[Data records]
.....

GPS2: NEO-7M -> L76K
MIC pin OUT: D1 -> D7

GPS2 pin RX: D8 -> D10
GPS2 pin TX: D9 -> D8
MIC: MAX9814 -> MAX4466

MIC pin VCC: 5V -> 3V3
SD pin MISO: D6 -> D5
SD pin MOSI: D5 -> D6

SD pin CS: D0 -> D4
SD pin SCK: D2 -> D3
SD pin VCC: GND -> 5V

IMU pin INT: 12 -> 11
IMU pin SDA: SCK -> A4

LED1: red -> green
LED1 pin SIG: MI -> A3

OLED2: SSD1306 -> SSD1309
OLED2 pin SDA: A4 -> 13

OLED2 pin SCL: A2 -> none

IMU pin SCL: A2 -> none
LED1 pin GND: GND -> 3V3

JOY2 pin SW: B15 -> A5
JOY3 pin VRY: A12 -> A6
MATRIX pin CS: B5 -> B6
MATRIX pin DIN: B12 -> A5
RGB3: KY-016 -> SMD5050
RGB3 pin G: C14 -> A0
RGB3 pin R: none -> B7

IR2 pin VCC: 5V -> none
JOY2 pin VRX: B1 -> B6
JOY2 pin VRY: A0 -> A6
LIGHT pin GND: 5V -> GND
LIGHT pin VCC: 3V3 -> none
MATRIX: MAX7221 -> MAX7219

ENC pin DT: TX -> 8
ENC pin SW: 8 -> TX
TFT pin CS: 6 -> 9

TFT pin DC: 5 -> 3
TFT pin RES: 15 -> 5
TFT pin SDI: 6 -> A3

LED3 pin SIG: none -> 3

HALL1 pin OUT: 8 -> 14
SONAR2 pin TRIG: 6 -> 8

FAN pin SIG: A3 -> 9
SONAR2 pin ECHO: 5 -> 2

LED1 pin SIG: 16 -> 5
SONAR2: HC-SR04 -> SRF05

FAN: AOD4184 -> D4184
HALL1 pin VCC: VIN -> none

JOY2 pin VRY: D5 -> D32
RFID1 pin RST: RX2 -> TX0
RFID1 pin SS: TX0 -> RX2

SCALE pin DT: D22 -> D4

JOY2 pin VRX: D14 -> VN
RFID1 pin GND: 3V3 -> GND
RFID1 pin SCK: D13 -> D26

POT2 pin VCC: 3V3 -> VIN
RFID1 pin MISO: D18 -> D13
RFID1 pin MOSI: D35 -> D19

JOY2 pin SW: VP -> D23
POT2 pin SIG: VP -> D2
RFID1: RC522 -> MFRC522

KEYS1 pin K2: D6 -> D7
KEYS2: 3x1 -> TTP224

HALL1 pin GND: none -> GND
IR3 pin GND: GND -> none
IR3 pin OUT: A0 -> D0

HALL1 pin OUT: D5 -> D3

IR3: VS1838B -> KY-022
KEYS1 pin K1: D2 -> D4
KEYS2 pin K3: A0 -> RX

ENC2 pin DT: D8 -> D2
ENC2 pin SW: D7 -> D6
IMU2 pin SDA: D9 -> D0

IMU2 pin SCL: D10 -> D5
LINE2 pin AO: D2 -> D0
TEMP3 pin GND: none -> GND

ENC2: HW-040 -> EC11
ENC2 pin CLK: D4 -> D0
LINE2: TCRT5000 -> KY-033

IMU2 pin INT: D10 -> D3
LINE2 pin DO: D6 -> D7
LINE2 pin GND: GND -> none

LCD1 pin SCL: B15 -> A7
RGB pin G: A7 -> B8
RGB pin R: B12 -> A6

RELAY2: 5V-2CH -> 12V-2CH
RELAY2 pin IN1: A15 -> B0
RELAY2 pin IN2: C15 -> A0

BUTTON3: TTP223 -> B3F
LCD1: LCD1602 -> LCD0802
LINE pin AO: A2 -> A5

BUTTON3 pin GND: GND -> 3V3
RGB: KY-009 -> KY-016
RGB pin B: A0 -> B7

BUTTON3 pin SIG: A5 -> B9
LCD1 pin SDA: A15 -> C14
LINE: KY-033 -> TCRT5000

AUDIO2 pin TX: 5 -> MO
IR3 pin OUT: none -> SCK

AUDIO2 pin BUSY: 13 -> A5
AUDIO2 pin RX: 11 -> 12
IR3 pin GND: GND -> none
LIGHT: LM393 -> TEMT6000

.....

- Aim of the task -
A faithful retyping of every entry above is the task.

- Response to the task -
GPS2: NEO-7M -> L76K
MIC pin OUT: D1 -> D7

GPS2 pin RX: D8 -> D10
GPS2 pin TX: D9 -> D8
MIC: MAX9814 -> MAX4466

MIC pin VCC: 5V -> 3V3
SD pin MISO: D6 -> D5
SD pin MOSI: D5 -> D6

SD pin CS: D0 -> D4
SD pin SCK: D2 -> D3
SD pin VCC: GND -> 5V

IMU pin INT: 12 -> 11
IMU pin SDA: SCK -> A4

LED1: red -> green
LED1 pin SIG: MI -> A3

OLED2: SSD1306 -> SSD1309
OLED2 pin SDA: A4 -> 13

OLED2 pin SCL: A2 -> none

IMU pin SCL: A2 -> none
LED1 pin GND: GND -> 3V3

JOY2 pin SW: B15 -> A5
JOY3 pin VRY: A12 -> A6
MATRIX pin CS: B5 -> B6
MATRIX pin DIN: B12 -> A5
RGB3: KY-016 -> SMD5050
RGB3 pin G: C14 -> A0
RGB3 pin R: none -> B7

IR2 pin VCC: 5V -> none
JOY2 pin VRX: B1 -> B6
JOY2 pin VRY: A0 -> A6
LIGHT pin GND: 5V -> GND
LIGHT pin VCC: 3V3 -> none
MATRIX: MAX7221 -> MAX7219

ENC pin DT: TX -> 8
ENC pin SW: 8 -> TX
TFT pin CS: 6 -> 9

TFT pin DC: 5 -> 3
TFT pin RES: 15 -> 5
TFT pin SDI: 6 -> A3

LED3 pin SIG: none -> 3

HALL1 pin OUT: 8 -> 14
SONAR2 pin TRIG: 6 -> 8

FAN pin SIG: A3 -> 9
SONAR2 pin ECHO: 5 -> 2

LED1 pin SIG: 16 -> 5
SONAR2: HC-SR04 -> SRF05

FAN: AOD4184 -> D4184
HALL1 pin VCC: VIN -> none

JOY2 pin VRY: D5 -> D32
RFID1 pin RST: RX2 -> TX0
RFID1 pin SS: TX0 -> RX2

SCALE pin DT: D22 -> D4

JOY2 pin VRX: D14 -> VN
RFID1 pin GND: 3V3 -> GND
RFID1 pin SCK: D13 -> D26

POT2 pin VCC: 3V3 -> VIN
RFID1 pin MISO: D18 -> D13
RFID1 pin MOSI: D35 -> D19

JOY2 pin SW: VP -> D23
POT2 pin SIG: VP -> D2
RFID1: RC522 -> MFRC522

KEYS1 pin K2: D6 -> D7
KEYS2: 3x1 -> TTP224

HALL1 pin GND: none -> GND
IR3 pin GND: GND -> none
IR3 pin OUT: A0 -> D0

HALL1 pin OUT: D5 -> D3

IR3: VS1838B -> KY-022
KEYS1 pin K1: D2 -> D4
KEYS2 pin K3: A0 -> RX

ENC2 pin DT: D8 -> D2
ENC2 pin SW: D7 -> D6
IMU2 pin SDA: D9 -> D0

IMU2 pin SCL: D10 -> D5
LINE2 pin AO: D2 -> D0
TEMP3 pin GND: none -> GND

ENC2: HW-040 -> EC11
ENC2 pin CLK: D4 -> D0
LINE2: TCRT5000 -> KY-033

IMU2 pin INT: D10 -> D3
LINE2 pin DO: D6 -> D7
LINE2 pin GND: GND -> none

LCD1 pin SCL: B15 -> A7
RGB pin G: A7 -> B8
RGB pin R: B12 -> A6

RELAY2: 5V-2CH -> 12V-2CH
RELAY2 pin IN1: A15 -> B0
RELAY2 pin IN2: C15 -> A0

BUTTON3: TTP223 -> B3F
LCD1: LCD1602 -> LCD0802
LINE pin AO: A2 -> A5

BUTTON3 pin GND: GND -> 3V3
RGB: KY-009 -> KY-016
RGB pin B: A0 -> B7

BUTTON3 pin SIG: A5 -> B9
LCD1 pin SDA: A15 -> C14
LINE: KY-033 -> TCRT5000

AUDIO2 pin TX: 5 -> MO
IR3 pin OUT: none -> SCK

AUDIO2 pin BUSY: 13 -> A5
AUDIO2 pin RX: 11 -> 12
IR3 pin GND: GND -> none
LIGHT: LM393 -> TEMT6000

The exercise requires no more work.